> _Brief_
Nothing may be left out, so copy every entry exactly.

*** Records for the task ***

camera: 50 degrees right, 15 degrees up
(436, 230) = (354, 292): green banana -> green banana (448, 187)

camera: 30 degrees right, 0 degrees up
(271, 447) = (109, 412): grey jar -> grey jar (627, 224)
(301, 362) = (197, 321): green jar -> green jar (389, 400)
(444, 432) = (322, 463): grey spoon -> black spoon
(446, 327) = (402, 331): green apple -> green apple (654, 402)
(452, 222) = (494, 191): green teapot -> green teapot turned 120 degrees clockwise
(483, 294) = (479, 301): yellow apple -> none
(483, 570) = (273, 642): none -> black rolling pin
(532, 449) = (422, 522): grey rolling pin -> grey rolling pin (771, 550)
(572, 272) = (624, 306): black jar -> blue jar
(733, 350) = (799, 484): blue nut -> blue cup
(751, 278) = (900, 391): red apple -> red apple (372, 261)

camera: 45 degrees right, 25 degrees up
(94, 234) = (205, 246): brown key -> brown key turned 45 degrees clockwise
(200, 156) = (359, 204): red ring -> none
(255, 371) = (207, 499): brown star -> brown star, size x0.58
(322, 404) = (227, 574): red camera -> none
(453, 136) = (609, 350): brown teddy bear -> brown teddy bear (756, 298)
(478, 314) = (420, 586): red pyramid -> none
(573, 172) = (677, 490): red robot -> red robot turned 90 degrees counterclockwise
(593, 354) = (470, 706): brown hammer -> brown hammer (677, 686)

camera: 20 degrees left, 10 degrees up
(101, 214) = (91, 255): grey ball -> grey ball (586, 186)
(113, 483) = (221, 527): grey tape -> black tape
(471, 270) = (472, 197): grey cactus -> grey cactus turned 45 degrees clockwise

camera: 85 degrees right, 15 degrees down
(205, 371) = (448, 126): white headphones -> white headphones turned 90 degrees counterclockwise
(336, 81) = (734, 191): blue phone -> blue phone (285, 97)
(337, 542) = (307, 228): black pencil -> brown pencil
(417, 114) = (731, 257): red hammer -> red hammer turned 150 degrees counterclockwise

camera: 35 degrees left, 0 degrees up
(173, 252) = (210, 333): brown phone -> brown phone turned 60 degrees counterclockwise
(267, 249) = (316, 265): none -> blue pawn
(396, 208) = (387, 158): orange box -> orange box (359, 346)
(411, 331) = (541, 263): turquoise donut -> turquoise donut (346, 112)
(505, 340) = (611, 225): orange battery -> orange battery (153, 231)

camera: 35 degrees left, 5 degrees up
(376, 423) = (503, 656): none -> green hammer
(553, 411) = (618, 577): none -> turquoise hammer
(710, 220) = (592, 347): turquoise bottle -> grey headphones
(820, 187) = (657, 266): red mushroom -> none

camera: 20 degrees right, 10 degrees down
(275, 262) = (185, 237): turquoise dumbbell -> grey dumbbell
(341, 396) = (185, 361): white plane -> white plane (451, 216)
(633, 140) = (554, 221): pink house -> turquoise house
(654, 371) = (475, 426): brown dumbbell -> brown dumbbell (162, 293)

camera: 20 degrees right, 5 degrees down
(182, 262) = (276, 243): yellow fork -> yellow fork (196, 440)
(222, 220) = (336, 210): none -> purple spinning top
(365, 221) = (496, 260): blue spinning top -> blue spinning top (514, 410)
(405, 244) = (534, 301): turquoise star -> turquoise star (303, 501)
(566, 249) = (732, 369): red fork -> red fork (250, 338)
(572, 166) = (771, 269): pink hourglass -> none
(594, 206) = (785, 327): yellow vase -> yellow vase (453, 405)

*** End of Records for the task ***

> _Response area_
camera: 50 degrees right, 15 degrees up
(436, 230) = (354, 292): green banana -> green banana (448, 187)

camera: 30 degrees right, 0 degrees up
(271, 447) = (109, 412): grey jar -> grey jar (627, 224)
(301, 362) = (197, 321): green jar -> green jar (389, 400)
(444, 432) = (322, 463): grey spoon -> black spoon
(446, 327) = (402, 331): green apple -> green apple (654, 402)
(452, 222) = (494, 191): green teapot -> green teapot turned 120 degrees clockwise
(483, 294) = (479, 301): yellow apple -> none
(483, 570) = (273, 642): none -> black rolling pin
(532, 449) = (422, 522): grey rolling pin -> grey rolling pin (771, 550)
(572, 272) = (624, 306): black jar -> blue jar
(733, 350) = (799, 484): blue nut -> blue cup
(751, 278) = (900, 391): red apple -> red apple (372, 261)

camera: 45 degrees right, 25 degrees up
(94, 234) = (205, 246): brown key -> brown key turned 45 degrees clockwise
(200, 156) = (359, 204): red ring -> none
(255, 371) = (207, 499): brown star -> brown star, size x0.58
(322, 404) = (227, 574): red camera -> none
(453, 136) = (609, 350): brown teddy bear -> brown teddy bear (756, 298)
(478, 314) = (420, 586): red pyramid -> none
(573, 172) = (677, 490): red robot -> red robot turned 90 degrees counterclockwise
(593, 354) = (470, 706): brown hammer -> brown hammer (677, 686)

camera: 20 degrees left, 10 degrees up
(101, 214) = (91, 255): grey ball -> grey ball (586, 186)
(113, 483) = (221, 527): grey tape -> black tape
(471, 270) = (472, 197): grey cactus -> grey cactus turned 45 degrees clockwise

camera: 85 degrees right, 15 degrees down
(205, 371) = (448, 126): white headphones -> white headphones turned 90 degrees counterclockwise
(336, 81) = (734, 191): blue phone -> blue phone (285, 97)
(337, 542) = (307, 228): black pencil -> brown pencil
(417, 114) = (731, 257): red hammer -> red hammer turned 150 degrees counterclockwise

camera: 35 degrees left, 0 degrees up
(173, 252) = (210, 333): brown phone -> brown phone turned 60 degrees counterclockwise
(267, 249) = (316, 265): none -> blue pawn
(396, 208) = (387, 158): orange box -> orange box (359, 346)
(411, 331) = (541, 263): turquoise donut -> turquoise donut (346, 112)
(505, 340) = (611, 225): orange battery -> orange battery (153, 231)

camera: 35 degrees left, 5 degrees up
(376, 423) = (503, 656): none -> green hammer
(553, 411) = (618, 577): none -> turquoise hammer
(710, 220) = (592, 347): turquoise bottle -> grey headphones
(820, 187) = (657, 266): red mushroom -> none

camera: 20 degrees right, 10 degrees down
(275, 262) = (185, 237): turquoise dumbbell -> grey dumbbell
(341, 396) = (185, 361): white plane -> white plane (451, 216)
(633, 140) = (554, 221): pink house -> turquoise house
(654, 371) = (475, 426): brown dumbbell -> brown dumbbell (162, 293)

camera: 20 degrees right, 5 degrees down
(182, 262) = (276, 243): yellow fork -> yellow fork (196, 440)
(222, 220) = (336, 210): none -> purple spinning top
(365, 221) = (496, 260): blue spinning top -> blue spinning top (514, 410)
(405, 244) = (534, 301): turquoise star -> turquoise star (303, 501)
(566, 249) = (732, 369): red fork -> red fork (250, 338)
(572, 166) = (771, 269): pink hourglass -> none
(594, 206) = (785, 327): yellow vase -> yellow vase (453, 405)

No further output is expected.